## What is required
Reproduce the records below verbatim, line for line, without altering anything.

## Records provided

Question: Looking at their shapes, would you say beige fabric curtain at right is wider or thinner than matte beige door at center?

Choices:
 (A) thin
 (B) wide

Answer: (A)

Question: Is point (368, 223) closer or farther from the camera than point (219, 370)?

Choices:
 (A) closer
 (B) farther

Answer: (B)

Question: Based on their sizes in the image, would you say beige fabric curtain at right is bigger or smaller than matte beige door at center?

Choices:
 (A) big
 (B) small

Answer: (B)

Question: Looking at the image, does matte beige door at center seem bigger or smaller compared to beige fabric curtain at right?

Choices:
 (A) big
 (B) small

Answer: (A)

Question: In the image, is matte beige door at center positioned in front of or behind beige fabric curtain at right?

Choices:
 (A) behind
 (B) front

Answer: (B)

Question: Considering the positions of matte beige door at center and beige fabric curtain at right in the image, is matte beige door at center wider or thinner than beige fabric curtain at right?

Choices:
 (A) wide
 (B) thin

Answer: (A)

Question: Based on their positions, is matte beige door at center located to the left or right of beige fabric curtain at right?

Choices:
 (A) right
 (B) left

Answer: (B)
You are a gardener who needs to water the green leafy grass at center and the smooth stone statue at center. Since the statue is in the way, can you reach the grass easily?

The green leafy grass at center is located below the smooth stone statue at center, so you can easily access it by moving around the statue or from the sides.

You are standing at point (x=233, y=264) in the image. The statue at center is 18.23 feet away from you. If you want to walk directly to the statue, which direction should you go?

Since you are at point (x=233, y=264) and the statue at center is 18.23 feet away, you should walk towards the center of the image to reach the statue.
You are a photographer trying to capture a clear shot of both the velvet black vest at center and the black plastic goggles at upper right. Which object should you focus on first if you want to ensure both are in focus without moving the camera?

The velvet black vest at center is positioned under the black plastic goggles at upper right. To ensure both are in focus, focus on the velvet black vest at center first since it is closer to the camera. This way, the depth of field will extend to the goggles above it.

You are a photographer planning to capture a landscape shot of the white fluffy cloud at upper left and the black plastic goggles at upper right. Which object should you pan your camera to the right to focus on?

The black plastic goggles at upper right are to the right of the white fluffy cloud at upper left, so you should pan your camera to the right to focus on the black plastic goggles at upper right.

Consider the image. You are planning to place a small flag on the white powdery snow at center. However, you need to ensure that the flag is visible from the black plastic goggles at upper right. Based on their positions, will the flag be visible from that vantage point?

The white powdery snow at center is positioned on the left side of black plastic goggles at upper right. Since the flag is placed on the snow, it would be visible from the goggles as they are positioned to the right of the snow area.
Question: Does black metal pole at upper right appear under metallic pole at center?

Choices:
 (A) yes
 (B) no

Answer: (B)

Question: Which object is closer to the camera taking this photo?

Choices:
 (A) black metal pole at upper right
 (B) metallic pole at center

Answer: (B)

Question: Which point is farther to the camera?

## Answer space
Question: Looking at their shapes, would you say beige fabric curtain at right is wider or thinner than matte beige door at center?

Choices:
 (A) thin
 (B) wide

Answer: (A)

Question: Is point (368, 223) closer or farther from the camera than point (219, 370)?

Choices:
 (A) closer
 (B) farther

Answer: (B)

Question: Based on their sizes in the image, would you say beige fabric curtain at right is bigger or smaller than matte beige door at center?

Choices:
 (A) big
 (B) small

Answer: (B)

Question: Looking at the image, does matte beige door at center seem bigger or smaller compared to beige fabric curtain at right?

Choices:
 (A) big
 (B) small

Answer: (A)

Question: In the image, is matte beige door at center positioned in front of or behind beige fabric curtain at right?

Choices:
 (A) behind
 (B) front

Answer: (B)

Question: Considering the positions of matte beige door at center and beige fabric curtain at right in the image, is matte beige door at center wider or thinner than beige fabric curtain at right?

Choices:
 (A) wide
 (B) thin

Answer: (A)

Question: Based on their positions, is matte beige door at center located to the left or right of beige fabric curtain at right?

Choices:
 (A) right
 (B) left

Answer: (B)
You are a gardener who needs to water the green leafy grass at center and the smooth stone statue at center. Since the statue is in the way, can you reach the grass easily?

The green leafy grass at center is located below the smooth stone statue at center, so you can easily access it by moving around the statue or from the sides.

You are standing at point (x=233, y=264) in the image. The statue at center is 18.23 feet away from you. If you want to walk directly to the statue, which direction should you go?

Since you are at point (x=233, y=264) and the statue at center is 18.23 feet away, you should walk towards the center of the image to reach the statue.
You are a photographer trying to capture a clear shot of both the velvet black vest at center and the black plastic goggles at upper right. Which object should you focus on first if you want to ensure both are in focus without moving the camera?

The velvet black vest at center is positioned under the black plastic goggles at upper right. To ensure both are in focus, focus on the velvet black vest at center first since it is closer to the camera. This way, the depth of field will extend to the goggles above it.

You are a photographer planning to capture a landscape shot of the white fluffy cloud at upper left and the black plastic goggles at upper right. Which object should you pan your camera to the right to focus on?

The black plastic goggles at upper right are to the right of the white fluffy cloud at upper left, so you should pan your camera to the right to focus on the black plastic goggles at upper right.

Consider the image. You are planning to place a small flag on the white powdery snow at center. However, you need to ensure that the flag is visible from the black plastic goggles at upper right. Based on their positions, will the flag be visible from that vantage point?

The white powdery snow at center is positioned on the left side of black plastic goggles at upper right. Since the flag is placed on the snow, it would be visible from the goggles as they are positioned to the right of the snow area.
Question: Does black metal pole at upper right appear under metallic pole at center?

Choices:
 (A) yes
 (B) no

Answer: (B)

Question: Which object is closer to the camera taking this photo?

Choices:
 (A) black metal pole at upper right
 (B) metallic pole at center

Answer: (B)

Question: Which point is farther to the camera?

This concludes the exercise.